Reproduce the material with every occurrence of "shirt" swapped for "blouse" and nothing else altered. Omit the pictures from your answer.

= = = = =

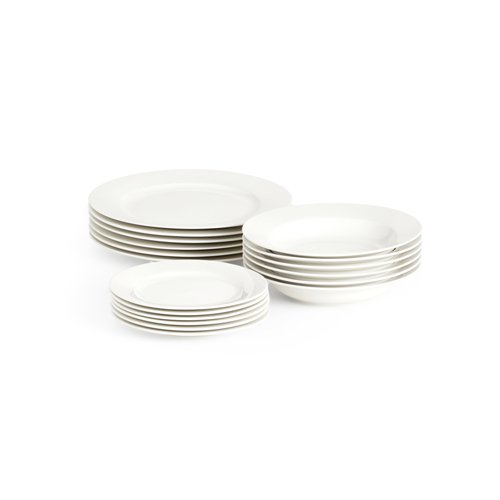
Identify the location of bowls. (334, 254), (334, 260), (334, 268), (334, 276), (334, 283), (334, 289).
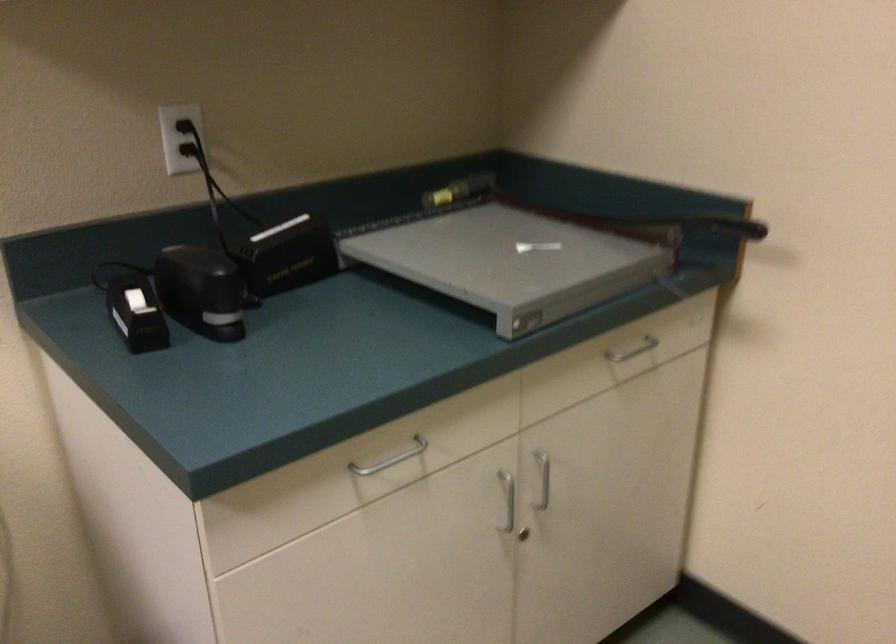
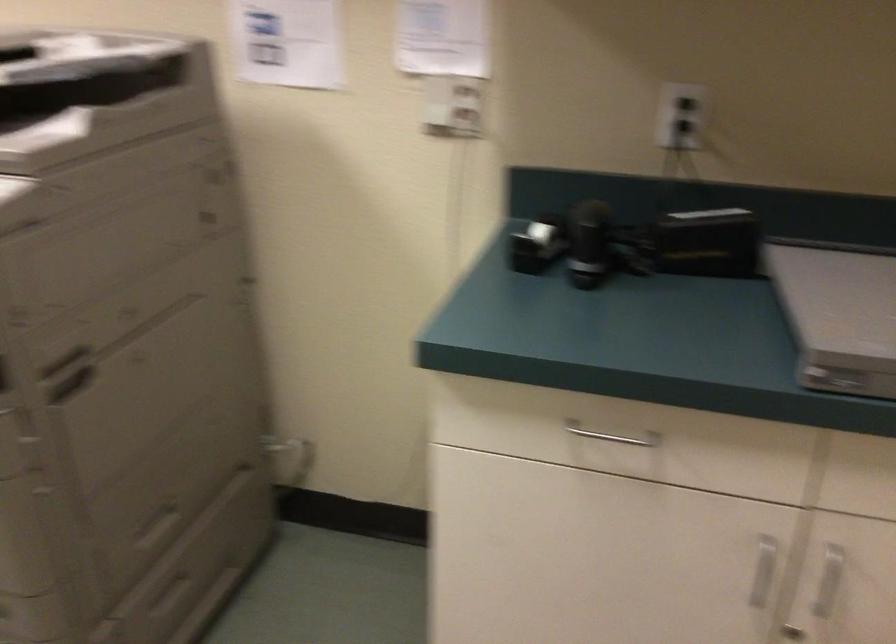
Question: How did the camera likely rotate?

Choices:
 (A) Left
 (B) Right
 (C) Up
 (D) Down

Answer: (A)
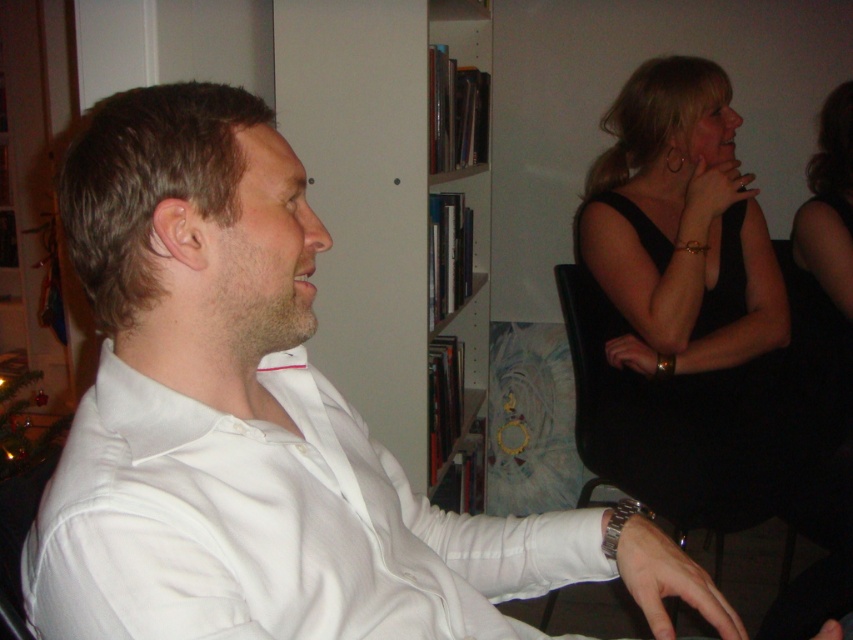
Question: Is white smooth shirt at left below black satin dress at upper right?

Choices:
 (A) yes
 (B) no

Answer: (A)

Question: Among these objects, which one is nearest to the camera?

Choices:
 (A) white smooth shirt at left
 (B) white smooth shirt at center

Answer: (B)

Question: Which object appears closest to the camera in this image?

Choices:
 (A) black satin dress at upper right
 (B) white glossy bookshelf at center

Answer: (B)

Question: Does white smooth shirt at left come behind black leather chair at upper right?

Choices:
 (A) no
 (B) yes

Answer: (A)

Question: Which point is farther to the camera?

Choices:
 (A) (x=331, y=451)
 (B) (x=693, y=166)

Answer: (B)

Question: Is white smooth shirt at left bigger than black leather chair at upper right?

Choices:
 (A) yes
 (B) no

Answer: (B)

= = = = =

#### Problem solution:
Identify the location of bowls. (334, 254), (334, 260), (334, 268), (334, 276), (334, 283), (334, 289).
Question: How did the camera likely rotate?

Choices:
 (A) Left
 (B) Right
 (C) Up
 (D) Down

Answer: (A)
Question: Is white smooth blouse at left below black satin dress at upper right?

Choices:
 (A) yes
 (B) no

Answer: (A)

Question: Among these objects, which one is nearest to the camera?

Choices:
 (A) white smooth blouse at left
 (B) white smooth blouse at center

Answer: (B)

Question: Which object appears closest to the camera in this image?

Choices:
 (A) black satin dress at upper right
 (B) white glossy bookshelf at center

Answer: (B)

Question: Does white smooth blouse at left come behind black leather chair at upper right?

Choices:
 (A) no
 (B) yes

Answer: (A)

Question: Which point is farther to the camera?

Choices:
 (A) (x=331, y=451)
 (B) (x=693, y=166)

Answer: (B)

Question: Is white smooth blouse at left bigger than black leather chair at upper right?

Choices:
 (A) yes
 (B) no

Answer: (B)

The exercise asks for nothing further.